- INSTRUCTIONS FOR THE TASK -
Look in the material below for the line with "RGB2 pin B: 6 -> A2" and the line with "SONAR3 pin TRIG: 5 -> SDA", then set down exactly those two lines and all lines between, nothing more.
GIVEN DATA section start
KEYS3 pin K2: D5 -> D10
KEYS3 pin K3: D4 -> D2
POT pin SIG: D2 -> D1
GIVEN DATA section end
GIVEN DATA section start
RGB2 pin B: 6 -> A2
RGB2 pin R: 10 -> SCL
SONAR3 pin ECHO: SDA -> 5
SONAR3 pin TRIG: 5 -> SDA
GIVEN DATA section end
GIVEN DATA section start
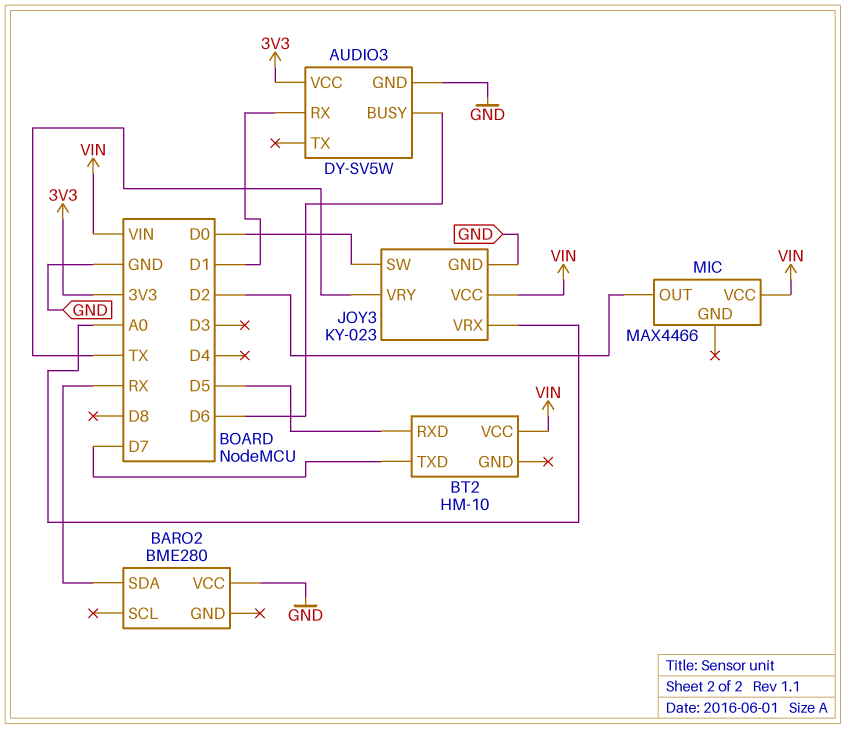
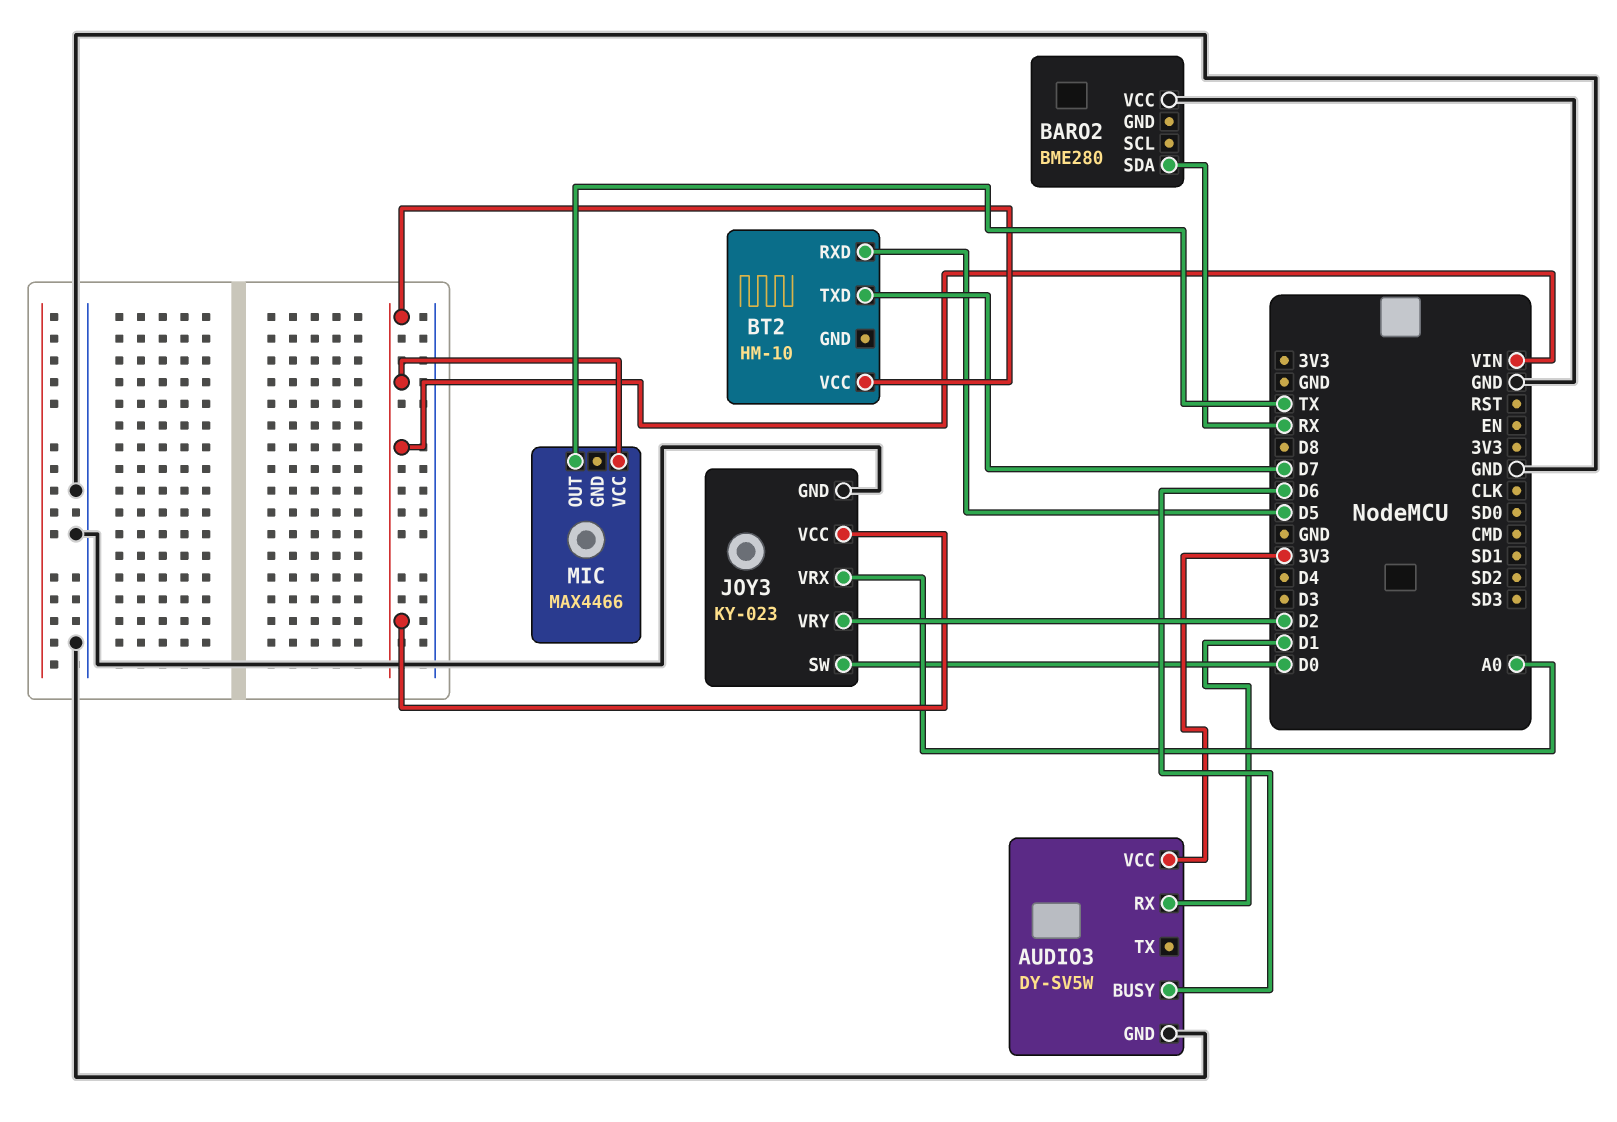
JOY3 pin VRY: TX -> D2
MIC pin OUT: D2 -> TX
GIVEN DATA section end
- TASK OUTPUT -
RGB2 pin B: 6 -> A2
RGB2 pin R: 10 -> SCL
SONAR3 pin ECHO: SDA -> 5
SONAR3 pin TRIG: 5 -> SDA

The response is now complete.